▶ **TASK STATEMENT**
Your output should be an exact copy of the records, with no pictures in it.

▶ **AVAILABLE RECORDS**

######

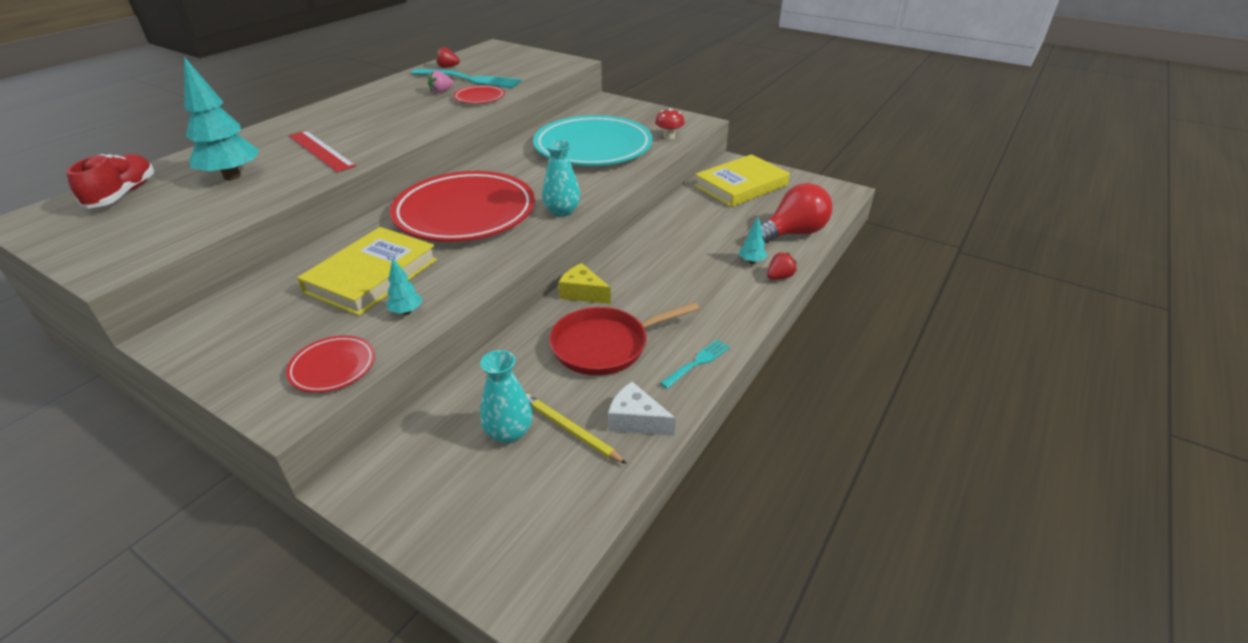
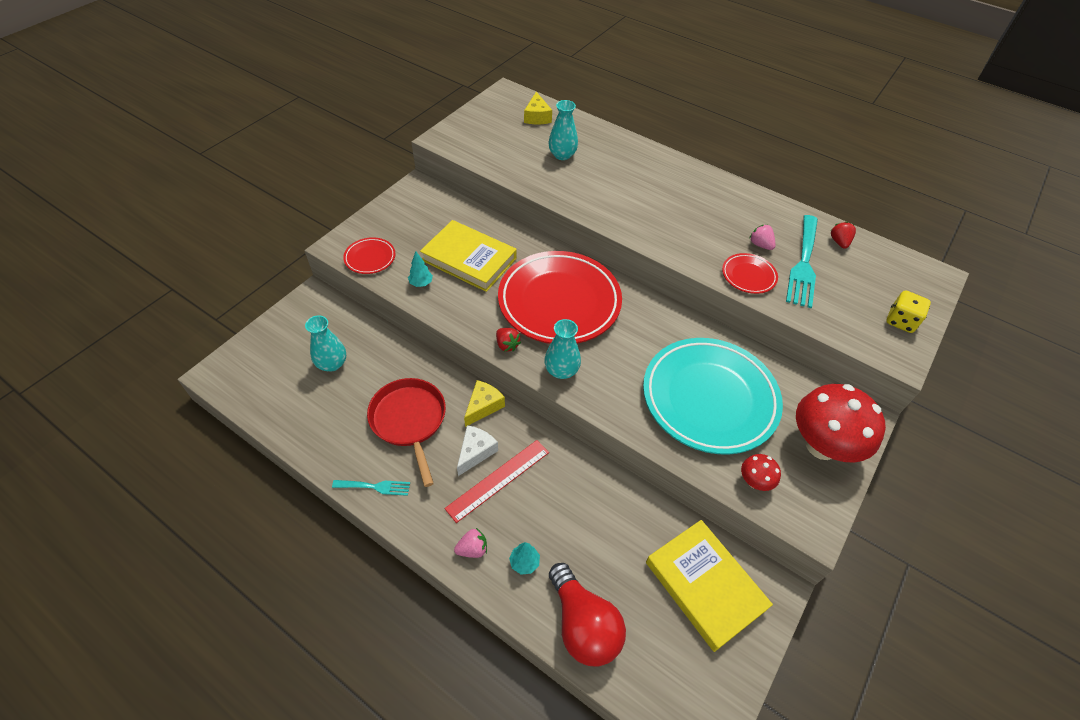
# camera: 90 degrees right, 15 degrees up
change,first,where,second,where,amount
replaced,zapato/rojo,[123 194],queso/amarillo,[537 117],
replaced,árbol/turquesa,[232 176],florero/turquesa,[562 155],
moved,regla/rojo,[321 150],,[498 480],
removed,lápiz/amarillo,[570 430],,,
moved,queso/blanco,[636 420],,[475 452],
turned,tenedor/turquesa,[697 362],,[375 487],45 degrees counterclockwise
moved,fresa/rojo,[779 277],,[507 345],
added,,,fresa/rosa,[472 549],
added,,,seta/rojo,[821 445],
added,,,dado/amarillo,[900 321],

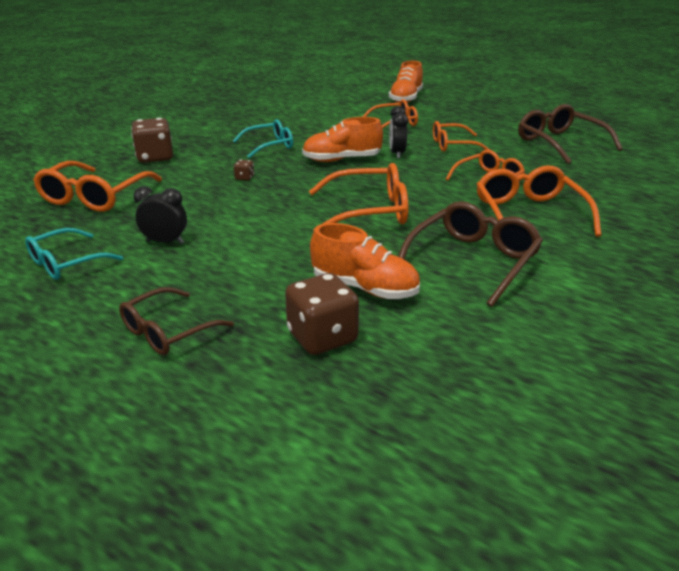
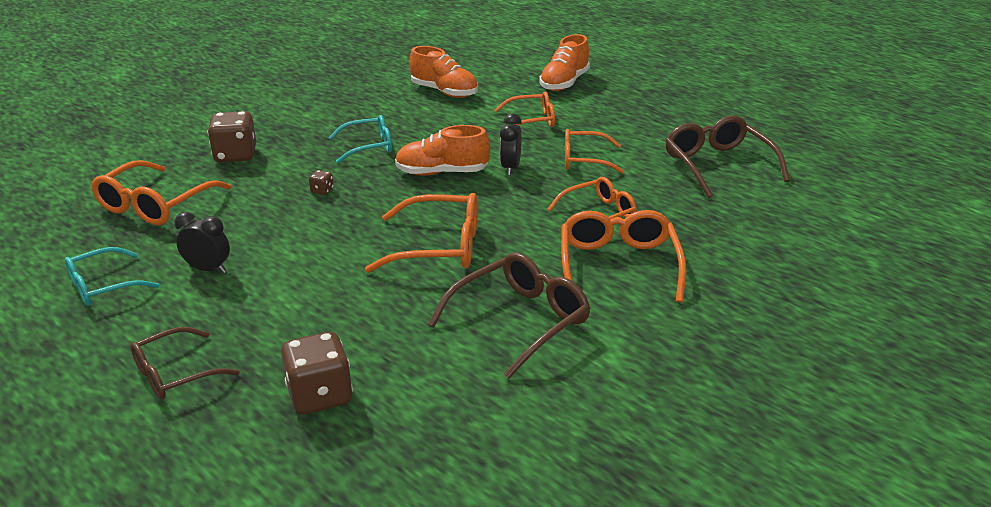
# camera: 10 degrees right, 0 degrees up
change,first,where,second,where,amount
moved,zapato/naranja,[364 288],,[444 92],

######

▶ **EXERCISE RESPONSE**
# camera: 90 degrees right, 15 degrees up
change,first,where,second,where,amount
replaced,zapato/rojo,[123 194],queso/amarillo,[537 117],
replaced,árbol/turquesa,[232 176],florero/turquesa,[562 155],
moved,regla/rojo,[321 150],,[498 480],
removed,lápiz/amarillo,[570 430],,,
moved,queso/blanco,[636 420],,[475 452],
turned,tenedor/turquesa,[697 362],,[375 487],45 degrees counterclockwise
moved,fresa/rojo,[779 277],,[507 345],
added,,,fresa/rosa,[472 549],
added,,,seta/rojo,[821 445],
added,,,dado/amarillo,[900 321],

# camera: 10 degrees right, 0 degrees up
change,first,where,second,where,amount
moved,zapato/naranja,[364 288],,[444 92],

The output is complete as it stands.